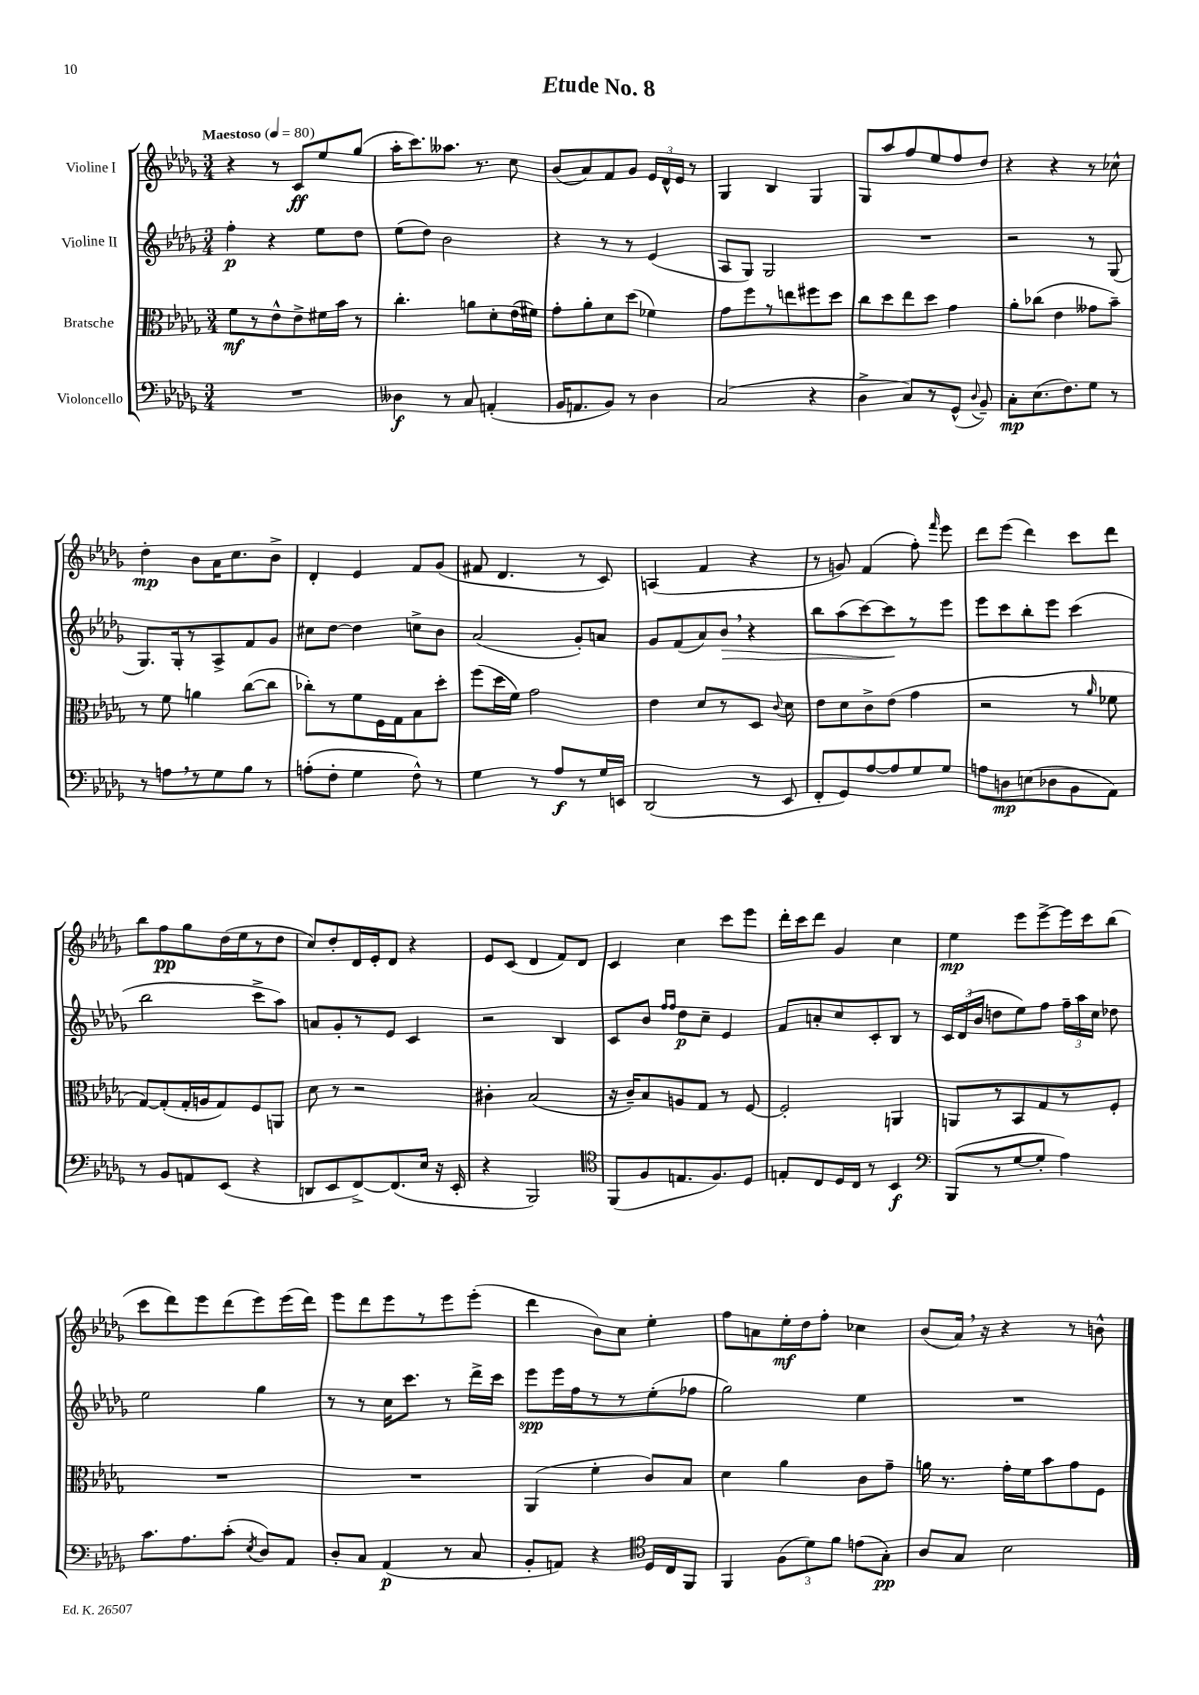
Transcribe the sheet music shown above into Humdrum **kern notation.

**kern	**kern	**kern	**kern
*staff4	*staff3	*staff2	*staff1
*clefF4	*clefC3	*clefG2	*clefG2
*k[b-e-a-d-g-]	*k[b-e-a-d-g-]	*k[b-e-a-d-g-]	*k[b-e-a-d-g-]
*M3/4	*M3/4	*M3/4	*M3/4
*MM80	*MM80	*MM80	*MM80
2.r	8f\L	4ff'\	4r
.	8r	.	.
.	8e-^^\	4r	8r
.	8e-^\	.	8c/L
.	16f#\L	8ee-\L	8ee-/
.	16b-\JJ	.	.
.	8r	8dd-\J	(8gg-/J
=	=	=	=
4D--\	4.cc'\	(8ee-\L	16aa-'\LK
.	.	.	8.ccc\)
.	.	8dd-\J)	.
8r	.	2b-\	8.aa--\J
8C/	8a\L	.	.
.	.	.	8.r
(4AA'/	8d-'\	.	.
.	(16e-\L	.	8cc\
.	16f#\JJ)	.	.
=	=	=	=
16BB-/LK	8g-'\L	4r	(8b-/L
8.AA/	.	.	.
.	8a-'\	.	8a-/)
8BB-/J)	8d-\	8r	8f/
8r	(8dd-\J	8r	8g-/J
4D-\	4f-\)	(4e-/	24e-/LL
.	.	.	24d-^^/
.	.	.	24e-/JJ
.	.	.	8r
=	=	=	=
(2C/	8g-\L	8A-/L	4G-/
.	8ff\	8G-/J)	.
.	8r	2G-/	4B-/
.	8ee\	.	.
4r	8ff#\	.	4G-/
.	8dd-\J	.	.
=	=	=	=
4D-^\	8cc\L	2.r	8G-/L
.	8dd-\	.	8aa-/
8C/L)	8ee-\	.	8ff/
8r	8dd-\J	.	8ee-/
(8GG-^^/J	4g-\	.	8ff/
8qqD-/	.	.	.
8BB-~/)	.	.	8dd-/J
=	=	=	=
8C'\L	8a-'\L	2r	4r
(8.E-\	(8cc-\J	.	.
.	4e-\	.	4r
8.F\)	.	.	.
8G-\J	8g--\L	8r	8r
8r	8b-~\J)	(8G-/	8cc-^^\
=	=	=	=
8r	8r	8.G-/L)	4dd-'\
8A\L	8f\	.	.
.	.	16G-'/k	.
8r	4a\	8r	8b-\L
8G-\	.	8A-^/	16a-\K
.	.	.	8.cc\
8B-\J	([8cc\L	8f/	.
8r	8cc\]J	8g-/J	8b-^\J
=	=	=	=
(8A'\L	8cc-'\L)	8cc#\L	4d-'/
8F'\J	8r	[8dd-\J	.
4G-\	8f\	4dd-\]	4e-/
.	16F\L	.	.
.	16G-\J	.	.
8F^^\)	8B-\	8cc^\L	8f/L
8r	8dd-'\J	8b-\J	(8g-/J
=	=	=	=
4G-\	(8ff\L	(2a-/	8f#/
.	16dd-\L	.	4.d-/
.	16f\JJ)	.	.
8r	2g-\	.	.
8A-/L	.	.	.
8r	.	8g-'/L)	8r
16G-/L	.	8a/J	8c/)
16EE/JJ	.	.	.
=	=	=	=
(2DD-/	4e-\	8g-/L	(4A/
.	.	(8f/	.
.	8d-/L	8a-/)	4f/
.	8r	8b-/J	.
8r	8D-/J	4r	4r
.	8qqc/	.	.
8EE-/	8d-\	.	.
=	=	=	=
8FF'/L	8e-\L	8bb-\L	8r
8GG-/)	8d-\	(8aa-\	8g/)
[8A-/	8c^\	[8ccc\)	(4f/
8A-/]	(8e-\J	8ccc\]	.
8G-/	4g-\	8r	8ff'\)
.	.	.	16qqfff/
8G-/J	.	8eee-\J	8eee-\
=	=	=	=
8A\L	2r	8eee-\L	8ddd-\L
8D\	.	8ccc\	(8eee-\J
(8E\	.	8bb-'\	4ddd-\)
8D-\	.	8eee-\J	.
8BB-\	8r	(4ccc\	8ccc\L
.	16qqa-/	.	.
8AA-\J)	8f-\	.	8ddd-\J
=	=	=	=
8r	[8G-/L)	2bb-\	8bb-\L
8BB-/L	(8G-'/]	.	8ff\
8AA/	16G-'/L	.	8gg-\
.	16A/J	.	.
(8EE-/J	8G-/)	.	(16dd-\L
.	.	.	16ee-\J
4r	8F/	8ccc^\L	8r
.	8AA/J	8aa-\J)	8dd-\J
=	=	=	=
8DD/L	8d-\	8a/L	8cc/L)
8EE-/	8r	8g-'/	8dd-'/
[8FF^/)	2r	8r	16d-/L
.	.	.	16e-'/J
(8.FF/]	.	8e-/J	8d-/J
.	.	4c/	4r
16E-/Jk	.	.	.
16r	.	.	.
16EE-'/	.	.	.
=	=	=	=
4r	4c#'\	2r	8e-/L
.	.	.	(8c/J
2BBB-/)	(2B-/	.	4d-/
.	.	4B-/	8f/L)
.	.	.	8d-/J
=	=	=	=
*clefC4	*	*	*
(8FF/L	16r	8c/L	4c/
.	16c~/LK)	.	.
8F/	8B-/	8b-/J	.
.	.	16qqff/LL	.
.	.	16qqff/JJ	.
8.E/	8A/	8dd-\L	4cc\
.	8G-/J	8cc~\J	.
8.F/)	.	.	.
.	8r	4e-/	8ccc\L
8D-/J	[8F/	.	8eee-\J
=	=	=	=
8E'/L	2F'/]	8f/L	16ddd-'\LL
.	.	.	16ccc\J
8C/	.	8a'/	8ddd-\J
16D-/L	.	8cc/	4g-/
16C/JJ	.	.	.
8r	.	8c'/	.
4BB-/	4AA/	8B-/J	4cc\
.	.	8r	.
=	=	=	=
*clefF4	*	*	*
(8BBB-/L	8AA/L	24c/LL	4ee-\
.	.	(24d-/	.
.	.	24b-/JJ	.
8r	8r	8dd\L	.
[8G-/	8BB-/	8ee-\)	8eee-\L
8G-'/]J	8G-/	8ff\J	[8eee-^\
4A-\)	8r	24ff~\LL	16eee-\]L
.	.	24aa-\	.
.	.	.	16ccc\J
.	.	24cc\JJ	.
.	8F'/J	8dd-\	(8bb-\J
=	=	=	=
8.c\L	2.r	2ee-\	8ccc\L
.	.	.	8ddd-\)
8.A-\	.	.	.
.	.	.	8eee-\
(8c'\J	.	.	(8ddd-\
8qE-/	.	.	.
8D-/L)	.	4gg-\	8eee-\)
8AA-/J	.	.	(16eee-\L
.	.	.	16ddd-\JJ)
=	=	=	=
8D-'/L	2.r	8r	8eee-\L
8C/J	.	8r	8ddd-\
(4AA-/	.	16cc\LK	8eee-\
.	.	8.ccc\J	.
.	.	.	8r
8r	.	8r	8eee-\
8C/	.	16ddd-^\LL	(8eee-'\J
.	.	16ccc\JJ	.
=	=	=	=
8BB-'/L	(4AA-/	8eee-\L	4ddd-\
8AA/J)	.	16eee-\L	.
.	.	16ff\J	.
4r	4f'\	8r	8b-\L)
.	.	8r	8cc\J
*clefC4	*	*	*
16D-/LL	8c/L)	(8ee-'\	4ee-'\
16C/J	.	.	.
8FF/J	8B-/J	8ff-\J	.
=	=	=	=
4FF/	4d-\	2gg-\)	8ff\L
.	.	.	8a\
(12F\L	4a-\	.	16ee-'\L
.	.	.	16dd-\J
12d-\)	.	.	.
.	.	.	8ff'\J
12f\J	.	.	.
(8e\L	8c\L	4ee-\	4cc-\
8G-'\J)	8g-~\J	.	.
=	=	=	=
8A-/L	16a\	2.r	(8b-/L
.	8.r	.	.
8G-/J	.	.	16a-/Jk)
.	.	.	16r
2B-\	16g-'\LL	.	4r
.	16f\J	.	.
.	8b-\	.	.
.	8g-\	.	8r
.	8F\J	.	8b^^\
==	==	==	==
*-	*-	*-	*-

* * *

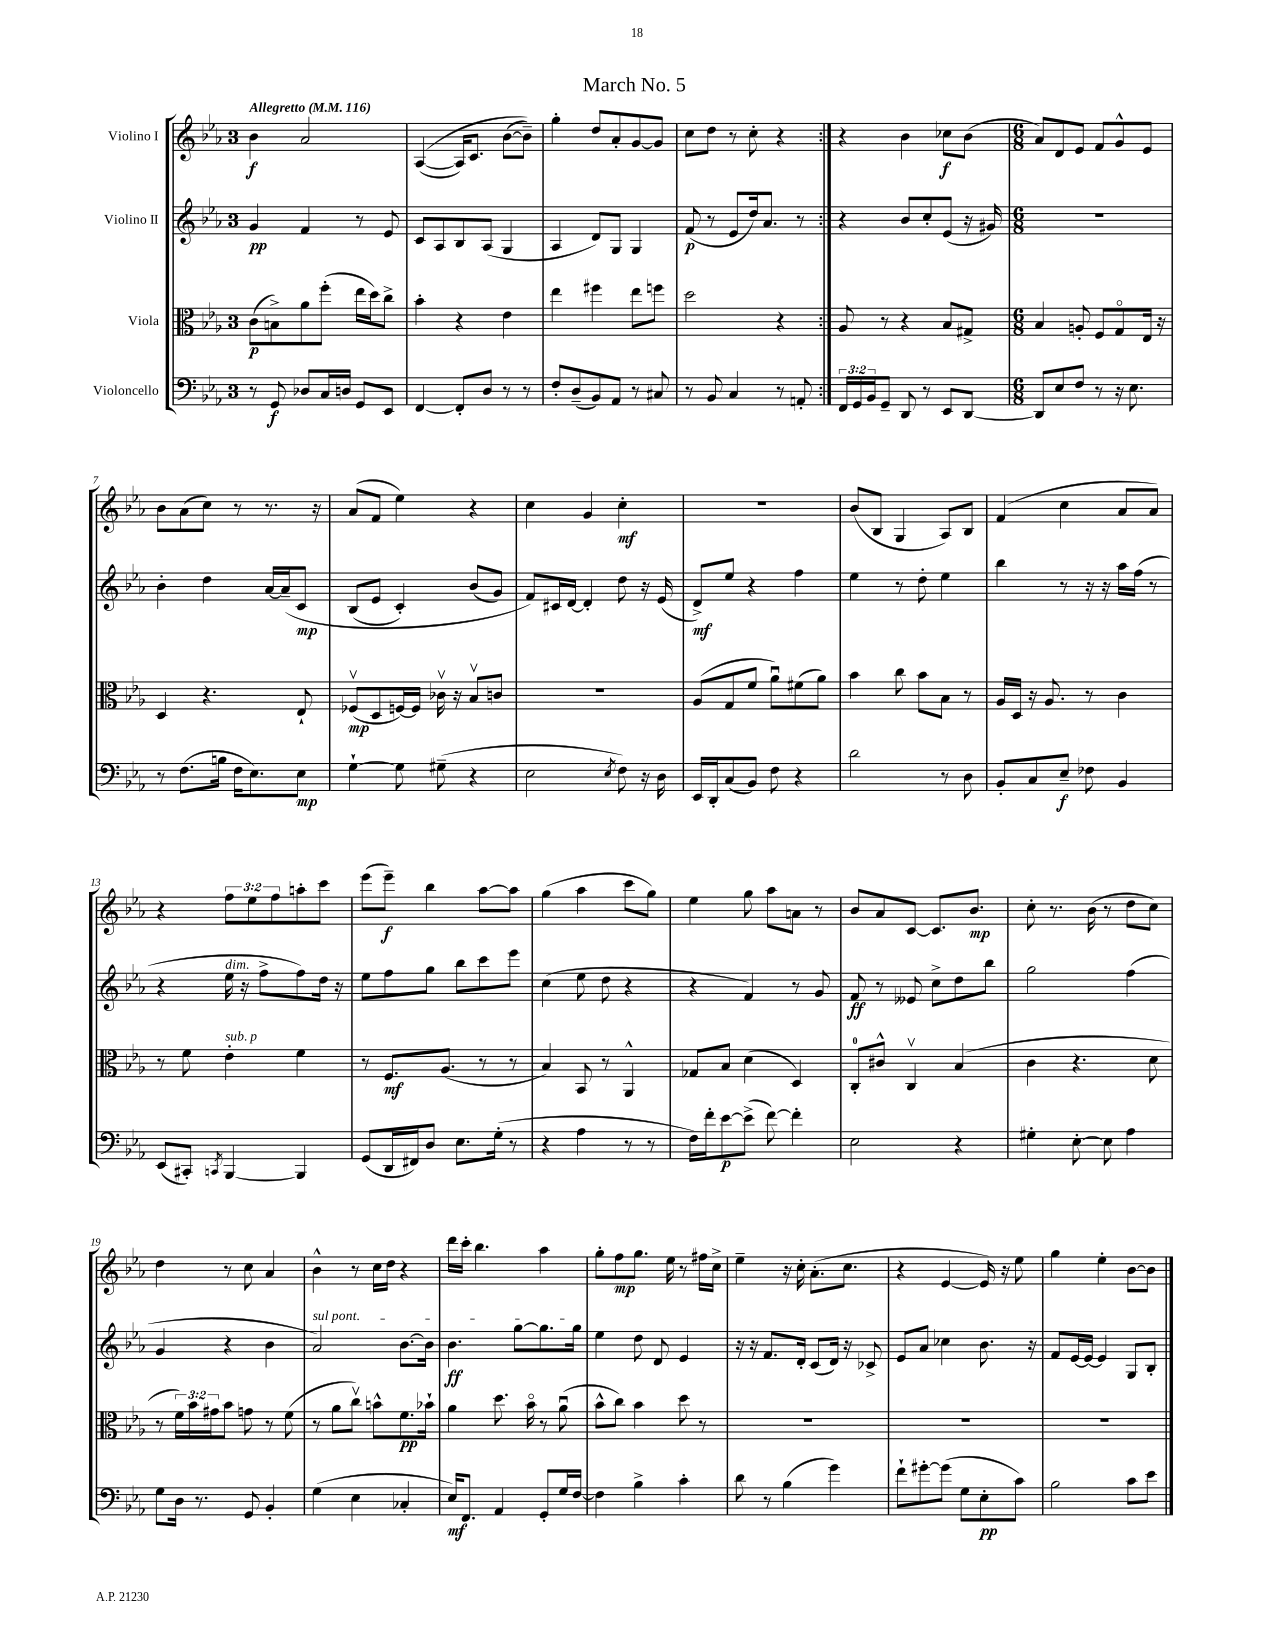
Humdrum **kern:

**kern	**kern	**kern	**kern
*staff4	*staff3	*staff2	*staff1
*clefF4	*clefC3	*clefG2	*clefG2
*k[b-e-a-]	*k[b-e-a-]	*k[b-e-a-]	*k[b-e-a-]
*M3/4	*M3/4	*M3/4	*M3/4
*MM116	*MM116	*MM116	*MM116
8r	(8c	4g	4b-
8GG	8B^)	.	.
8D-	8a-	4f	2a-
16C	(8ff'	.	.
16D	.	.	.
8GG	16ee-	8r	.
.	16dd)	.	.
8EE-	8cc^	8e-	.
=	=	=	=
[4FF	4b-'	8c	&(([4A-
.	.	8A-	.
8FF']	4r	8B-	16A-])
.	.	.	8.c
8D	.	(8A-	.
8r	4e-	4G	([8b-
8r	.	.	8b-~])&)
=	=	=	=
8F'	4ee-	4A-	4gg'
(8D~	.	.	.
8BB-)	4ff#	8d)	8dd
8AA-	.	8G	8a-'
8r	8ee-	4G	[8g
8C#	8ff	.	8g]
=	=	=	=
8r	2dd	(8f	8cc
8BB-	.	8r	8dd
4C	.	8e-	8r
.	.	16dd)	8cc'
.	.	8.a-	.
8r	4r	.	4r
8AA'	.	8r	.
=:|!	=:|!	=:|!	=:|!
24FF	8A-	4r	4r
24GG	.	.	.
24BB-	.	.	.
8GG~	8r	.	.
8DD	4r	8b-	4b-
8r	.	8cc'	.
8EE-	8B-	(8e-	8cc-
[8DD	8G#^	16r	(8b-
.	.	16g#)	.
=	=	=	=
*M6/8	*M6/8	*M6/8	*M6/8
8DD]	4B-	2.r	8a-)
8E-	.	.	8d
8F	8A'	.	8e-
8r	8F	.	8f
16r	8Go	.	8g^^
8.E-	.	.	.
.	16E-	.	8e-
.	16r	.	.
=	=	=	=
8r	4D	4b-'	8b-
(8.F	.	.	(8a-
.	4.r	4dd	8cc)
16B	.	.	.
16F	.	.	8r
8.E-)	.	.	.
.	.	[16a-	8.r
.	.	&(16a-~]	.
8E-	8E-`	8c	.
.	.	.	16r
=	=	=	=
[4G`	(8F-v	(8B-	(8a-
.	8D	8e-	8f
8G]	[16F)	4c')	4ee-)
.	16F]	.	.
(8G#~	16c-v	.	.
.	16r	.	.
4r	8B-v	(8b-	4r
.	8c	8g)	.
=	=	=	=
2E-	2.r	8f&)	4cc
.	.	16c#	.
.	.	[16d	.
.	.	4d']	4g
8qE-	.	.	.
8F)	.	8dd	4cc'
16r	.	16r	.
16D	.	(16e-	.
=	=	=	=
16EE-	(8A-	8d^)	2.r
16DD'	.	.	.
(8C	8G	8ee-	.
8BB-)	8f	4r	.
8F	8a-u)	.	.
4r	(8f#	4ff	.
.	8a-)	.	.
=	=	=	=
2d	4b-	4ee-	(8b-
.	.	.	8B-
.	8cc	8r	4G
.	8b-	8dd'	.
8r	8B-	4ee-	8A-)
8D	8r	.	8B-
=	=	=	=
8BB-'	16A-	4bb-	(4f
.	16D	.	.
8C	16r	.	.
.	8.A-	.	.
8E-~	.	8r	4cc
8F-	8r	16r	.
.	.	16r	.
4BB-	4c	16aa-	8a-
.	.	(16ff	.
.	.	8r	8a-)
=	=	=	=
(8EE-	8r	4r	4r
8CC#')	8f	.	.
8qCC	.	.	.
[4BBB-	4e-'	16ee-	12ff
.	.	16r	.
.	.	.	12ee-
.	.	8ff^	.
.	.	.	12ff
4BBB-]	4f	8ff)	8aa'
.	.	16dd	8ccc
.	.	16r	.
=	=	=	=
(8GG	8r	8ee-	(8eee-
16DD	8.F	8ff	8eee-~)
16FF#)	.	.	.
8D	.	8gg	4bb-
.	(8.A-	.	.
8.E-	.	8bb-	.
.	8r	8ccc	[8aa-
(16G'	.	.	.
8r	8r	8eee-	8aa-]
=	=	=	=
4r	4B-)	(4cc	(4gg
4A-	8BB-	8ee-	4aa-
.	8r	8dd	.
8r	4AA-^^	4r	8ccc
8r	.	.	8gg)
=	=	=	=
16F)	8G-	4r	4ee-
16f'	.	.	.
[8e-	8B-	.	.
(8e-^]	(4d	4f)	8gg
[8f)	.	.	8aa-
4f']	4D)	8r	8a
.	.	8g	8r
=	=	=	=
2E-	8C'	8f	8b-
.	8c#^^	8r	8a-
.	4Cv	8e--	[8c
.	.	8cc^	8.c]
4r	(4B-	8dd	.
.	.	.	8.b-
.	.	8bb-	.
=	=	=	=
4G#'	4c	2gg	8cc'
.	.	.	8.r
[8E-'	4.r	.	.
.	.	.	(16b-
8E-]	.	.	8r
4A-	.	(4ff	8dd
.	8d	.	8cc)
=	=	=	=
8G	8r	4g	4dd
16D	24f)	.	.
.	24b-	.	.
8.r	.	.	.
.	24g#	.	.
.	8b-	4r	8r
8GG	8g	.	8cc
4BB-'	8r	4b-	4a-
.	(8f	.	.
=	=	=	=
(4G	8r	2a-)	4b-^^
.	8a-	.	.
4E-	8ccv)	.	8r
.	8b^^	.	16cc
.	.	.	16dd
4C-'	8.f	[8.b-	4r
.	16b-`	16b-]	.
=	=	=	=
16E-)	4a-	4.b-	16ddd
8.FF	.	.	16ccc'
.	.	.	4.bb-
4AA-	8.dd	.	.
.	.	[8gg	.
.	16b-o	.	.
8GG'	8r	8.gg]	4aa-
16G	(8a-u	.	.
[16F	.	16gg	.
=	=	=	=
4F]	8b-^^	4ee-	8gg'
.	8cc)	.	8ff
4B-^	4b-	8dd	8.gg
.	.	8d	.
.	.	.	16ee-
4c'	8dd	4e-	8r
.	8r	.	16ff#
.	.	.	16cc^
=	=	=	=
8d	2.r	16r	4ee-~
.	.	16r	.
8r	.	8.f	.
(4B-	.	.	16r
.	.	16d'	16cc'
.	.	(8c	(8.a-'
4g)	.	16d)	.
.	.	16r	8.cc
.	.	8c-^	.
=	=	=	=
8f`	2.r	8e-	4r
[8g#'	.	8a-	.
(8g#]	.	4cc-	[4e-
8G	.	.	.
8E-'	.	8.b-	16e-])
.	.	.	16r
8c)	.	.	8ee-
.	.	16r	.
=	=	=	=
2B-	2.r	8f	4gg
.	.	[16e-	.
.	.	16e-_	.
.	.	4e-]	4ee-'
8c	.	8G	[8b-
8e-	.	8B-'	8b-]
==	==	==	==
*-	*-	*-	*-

* * *

> _Stated exercise_
Show every line of the rows above that contains the string "kern", matching case exactly.

> _Response to this task_
Transcribe the sheet music shown above into Humdrum **kern notation.
**kern	**kern	**kern	**kern
Humdrum **kern:
**kern	**kern	**kern	**kern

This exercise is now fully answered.